Data in this exercise Start Marker

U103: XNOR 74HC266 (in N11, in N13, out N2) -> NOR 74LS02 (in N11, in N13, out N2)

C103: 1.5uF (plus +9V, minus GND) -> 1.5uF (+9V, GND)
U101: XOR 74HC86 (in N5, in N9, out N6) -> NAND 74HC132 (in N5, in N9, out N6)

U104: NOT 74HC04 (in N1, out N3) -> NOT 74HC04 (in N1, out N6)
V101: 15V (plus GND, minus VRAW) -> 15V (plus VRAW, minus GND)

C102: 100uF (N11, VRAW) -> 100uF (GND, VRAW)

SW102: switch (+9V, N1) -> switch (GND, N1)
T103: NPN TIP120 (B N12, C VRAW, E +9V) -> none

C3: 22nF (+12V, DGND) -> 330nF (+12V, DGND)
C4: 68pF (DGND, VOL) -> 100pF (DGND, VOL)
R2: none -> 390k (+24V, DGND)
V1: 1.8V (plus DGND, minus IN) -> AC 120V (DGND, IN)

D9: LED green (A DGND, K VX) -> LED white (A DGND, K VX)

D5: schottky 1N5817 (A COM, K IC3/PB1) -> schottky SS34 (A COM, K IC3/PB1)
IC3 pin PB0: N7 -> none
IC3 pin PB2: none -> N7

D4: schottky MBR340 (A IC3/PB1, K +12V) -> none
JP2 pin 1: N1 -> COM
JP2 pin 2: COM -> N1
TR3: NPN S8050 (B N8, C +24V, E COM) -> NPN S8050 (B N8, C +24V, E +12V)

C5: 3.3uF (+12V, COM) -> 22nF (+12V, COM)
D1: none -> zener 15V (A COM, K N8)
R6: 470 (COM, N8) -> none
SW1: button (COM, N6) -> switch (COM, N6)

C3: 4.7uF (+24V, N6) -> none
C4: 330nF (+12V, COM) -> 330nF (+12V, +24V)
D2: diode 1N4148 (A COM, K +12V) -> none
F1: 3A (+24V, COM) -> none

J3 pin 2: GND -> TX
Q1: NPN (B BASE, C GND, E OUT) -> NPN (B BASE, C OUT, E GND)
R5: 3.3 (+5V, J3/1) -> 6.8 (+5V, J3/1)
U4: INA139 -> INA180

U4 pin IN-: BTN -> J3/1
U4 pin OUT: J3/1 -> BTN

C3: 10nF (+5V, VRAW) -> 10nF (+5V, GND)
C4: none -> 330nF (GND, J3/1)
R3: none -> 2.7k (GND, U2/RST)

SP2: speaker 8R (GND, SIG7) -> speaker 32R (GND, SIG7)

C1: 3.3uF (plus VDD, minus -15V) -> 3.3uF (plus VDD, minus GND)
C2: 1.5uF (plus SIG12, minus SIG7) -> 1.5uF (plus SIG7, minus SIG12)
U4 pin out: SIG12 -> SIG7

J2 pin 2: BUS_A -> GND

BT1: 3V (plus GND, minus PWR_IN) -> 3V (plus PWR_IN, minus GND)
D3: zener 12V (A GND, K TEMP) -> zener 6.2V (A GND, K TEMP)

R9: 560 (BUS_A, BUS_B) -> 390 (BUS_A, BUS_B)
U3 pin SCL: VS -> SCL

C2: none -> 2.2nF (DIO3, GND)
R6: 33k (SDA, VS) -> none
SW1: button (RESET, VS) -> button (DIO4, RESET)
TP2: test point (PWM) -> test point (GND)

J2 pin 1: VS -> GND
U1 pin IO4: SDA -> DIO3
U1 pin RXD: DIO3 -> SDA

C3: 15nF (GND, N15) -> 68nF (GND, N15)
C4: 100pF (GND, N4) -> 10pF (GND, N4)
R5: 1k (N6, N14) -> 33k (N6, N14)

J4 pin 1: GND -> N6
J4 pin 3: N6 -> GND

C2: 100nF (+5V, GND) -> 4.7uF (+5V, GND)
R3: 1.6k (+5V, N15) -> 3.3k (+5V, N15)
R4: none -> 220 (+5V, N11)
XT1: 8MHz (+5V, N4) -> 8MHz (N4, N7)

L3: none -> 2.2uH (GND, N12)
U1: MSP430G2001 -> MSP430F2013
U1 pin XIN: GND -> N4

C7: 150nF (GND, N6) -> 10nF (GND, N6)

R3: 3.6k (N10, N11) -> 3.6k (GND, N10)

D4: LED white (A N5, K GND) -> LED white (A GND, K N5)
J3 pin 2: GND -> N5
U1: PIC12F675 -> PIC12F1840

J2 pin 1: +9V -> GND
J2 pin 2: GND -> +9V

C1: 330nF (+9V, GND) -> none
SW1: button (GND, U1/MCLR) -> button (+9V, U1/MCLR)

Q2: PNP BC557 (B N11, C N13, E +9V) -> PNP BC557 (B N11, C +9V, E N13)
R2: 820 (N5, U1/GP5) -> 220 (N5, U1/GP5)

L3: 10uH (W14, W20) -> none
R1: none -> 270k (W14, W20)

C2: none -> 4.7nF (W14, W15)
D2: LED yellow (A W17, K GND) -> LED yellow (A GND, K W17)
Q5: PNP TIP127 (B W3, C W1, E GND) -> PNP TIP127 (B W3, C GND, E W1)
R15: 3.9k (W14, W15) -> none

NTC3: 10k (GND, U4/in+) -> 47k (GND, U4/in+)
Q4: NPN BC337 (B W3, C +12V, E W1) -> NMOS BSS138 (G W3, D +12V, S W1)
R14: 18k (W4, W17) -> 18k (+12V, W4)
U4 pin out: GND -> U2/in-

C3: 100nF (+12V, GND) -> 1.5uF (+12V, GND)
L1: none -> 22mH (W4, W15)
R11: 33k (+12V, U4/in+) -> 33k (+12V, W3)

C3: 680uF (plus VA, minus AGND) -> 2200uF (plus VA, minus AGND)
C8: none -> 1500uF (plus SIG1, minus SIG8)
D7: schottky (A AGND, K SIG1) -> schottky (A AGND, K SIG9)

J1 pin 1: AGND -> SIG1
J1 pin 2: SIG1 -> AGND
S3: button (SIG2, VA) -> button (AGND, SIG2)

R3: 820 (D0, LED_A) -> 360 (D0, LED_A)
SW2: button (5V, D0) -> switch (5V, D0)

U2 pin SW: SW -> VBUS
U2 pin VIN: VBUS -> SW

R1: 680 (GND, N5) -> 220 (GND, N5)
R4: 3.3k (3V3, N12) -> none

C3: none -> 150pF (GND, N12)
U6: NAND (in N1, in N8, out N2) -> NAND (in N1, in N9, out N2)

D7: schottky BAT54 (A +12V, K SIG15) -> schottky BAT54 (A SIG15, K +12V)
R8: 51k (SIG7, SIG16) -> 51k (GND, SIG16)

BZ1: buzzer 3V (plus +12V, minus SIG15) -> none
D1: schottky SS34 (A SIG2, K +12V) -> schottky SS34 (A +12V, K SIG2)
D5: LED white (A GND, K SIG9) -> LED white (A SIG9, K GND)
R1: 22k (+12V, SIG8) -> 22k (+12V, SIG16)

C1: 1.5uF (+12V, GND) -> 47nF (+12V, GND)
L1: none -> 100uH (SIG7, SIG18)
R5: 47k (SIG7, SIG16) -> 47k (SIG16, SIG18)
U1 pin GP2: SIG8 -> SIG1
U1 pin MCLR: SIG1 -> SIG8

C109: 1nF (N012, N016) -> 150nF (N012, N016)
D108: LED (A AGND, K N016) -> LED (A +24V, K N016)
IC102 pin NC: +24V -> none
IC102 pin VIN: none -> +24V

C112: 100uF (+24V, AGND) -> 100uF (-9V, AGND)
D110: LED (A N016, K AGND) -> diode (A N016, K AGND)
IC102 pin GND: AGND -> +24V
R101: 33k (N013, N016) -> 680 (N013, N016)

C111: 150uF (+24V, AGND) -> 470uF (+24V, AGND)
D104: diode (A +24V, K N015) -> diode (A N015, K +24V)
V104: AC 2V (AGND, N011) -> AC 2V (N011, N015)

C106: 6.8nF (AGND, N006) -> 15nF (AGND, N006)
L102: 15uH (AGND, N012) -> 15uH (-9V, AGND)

Data in this exercise End Marker

Restate the listing word for word, but only from its first line through the line with "F1: 3A (+24V, COM) -> none", keeping both end lines.

U103: XNOR 74HC266 (in N11, in N13, out N2) -> NOR 74LS02 (in N11, in N13, out N2)

C103: 1.5uF (plus +9V, minus GND) -> 1.5uF (+9V, GND)
U101: XOR 74HC86 (in N5, in N9, out N6) -> NAND 74HC132 (in N5, in N9, out N6)

U104: NOT 74HC04 (in N1, out N3) -> NOT 74HC04 (in N1, out N6)
V101: 15V (plus GND, minus VRAW) -> 15V (plus VRAW, minus GND)

C102: 100uF (N11, VRAW) -> 100uF (GND, VRAW)

SW102: switch (+9V, N1) -> switch (GND, N1)
T103: NPN TIP120 (B N12, C VRAW, E +9V) -> none

C3: 22nF (+12V, DGND) -> 330nF (+12V, DGND)
C4: 68pF (DGND, VOL) -> 100pF (DGND, VOL)
R2: none -> 390k (+24V, DGND)
V1: 1.8V (plus DGND, minus IN) -> AC 120V (DGND, IN)

D9: LED green (A DGND, K VX) -> LED white (A DGND, K VX)

D5: schottky 1N5817 (A COM, K IC3/PB1) -> schottky SS34 (A COM, K IC3/PB1)
IC3 pin PB0: N7 -> none
IC3 pin PB2: none -> N7

D4: schottky MBR340 (A IC3/PB1, K +12V) -> none
JP2 pin 1: N1 -> COM
JP2 pin 2: COM -> N1
TR3: NPN S8050 (B N8, C +24V, E COM) -> NPN S8050 (B N8, C +24V, E +12V)

C5: 3.3uF (+12V, COM) -> 22nF (+12V, COM)
D1: none -> zener 15V (A COM, K N8)
R6: 470 (COM, N8) -> none
SW1: button (COM, N6) -> switch (COM, N6)

C3: 4.7uF (+24V, N6) -> none
C4: 330nF (+12V, COM) -> 330nF (+12V, +24V)
D2: diode 1N4148 (A COM, K +12V) -> none
F1: 3A (+24V, COM) -> none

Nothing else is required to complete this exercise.